(Beginning of Entries supplied)
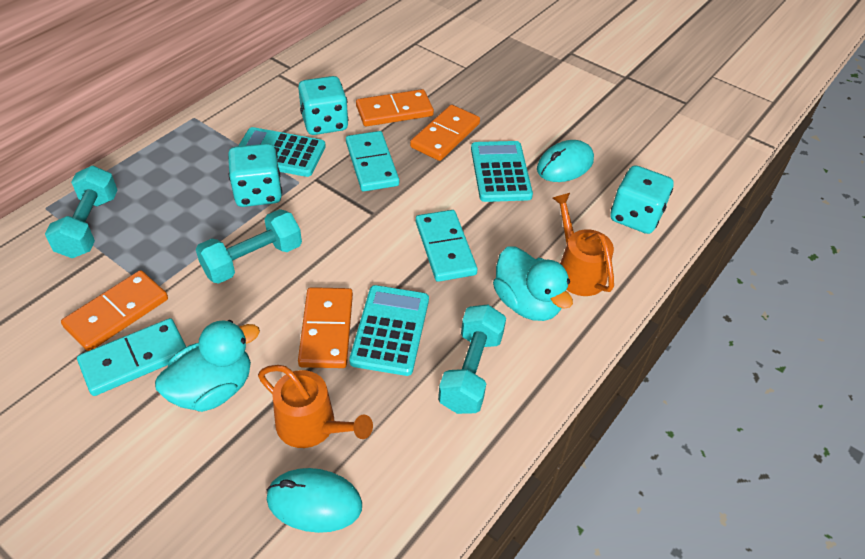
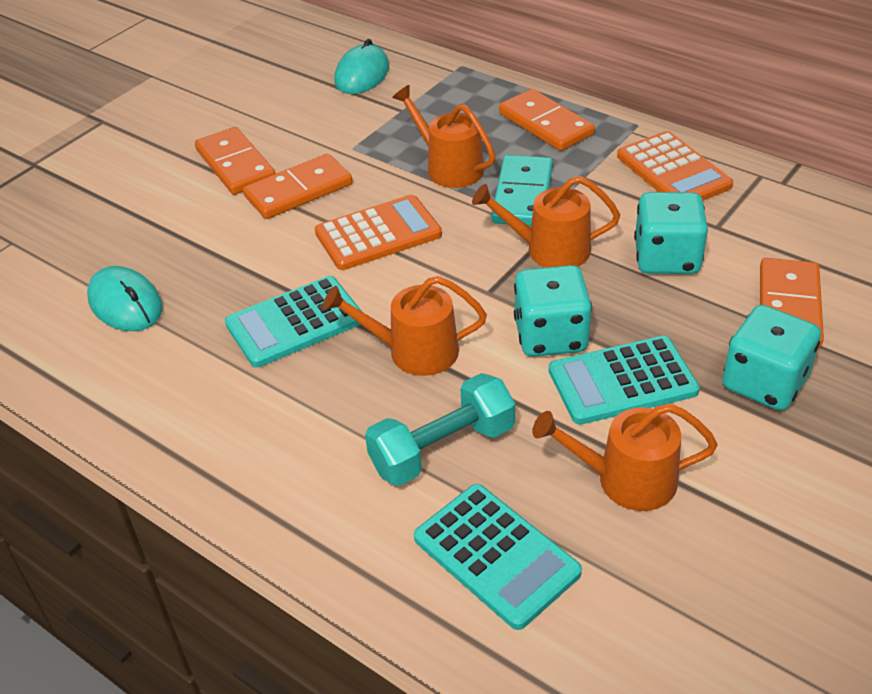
orange calculator: none = 0 -> [315,195,442,270] [617,131,733,200] = 2
orange watering can: [258,365,373,448] [553,193,614,296] = 2 -> [323,276,487,376] [392,85,496,188] [472,176,620,268] [532,404,717,511] = 4
turquoise domino: [77,318,186,396] [346,131,399,191] [416,210,478,282] = 3 -> [491,155,553,226] = 1
turquoise duck: [155,320,260,412] [493,246,573,321] = 2 -> none = 0
turquoise dumbbell: [45,166,118,258] [196,209,302,284] [438,305,506,414] = 3 -> [365,373,515,486] = 1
(End of Entries supplied)
Your answer must be the line that contains "turquoise domino: [77,318,186,396]" and every line after it to the end of the records, reproduced exactly.

→ **Solution to this task**:
turquoise domino: [77,318,186,396] [346,131,399,191] [416,210,478,282] = 3 -> [491,155,553,226] = 1
turquoise duck: [155,320,260,412] [493,246,573,321] = 2 -> none = 0
turquoise dumbbell: [45,166,118,258] [196,209,302,284] [438,305,506,414] = 3 -> [365,373,515,486] = 1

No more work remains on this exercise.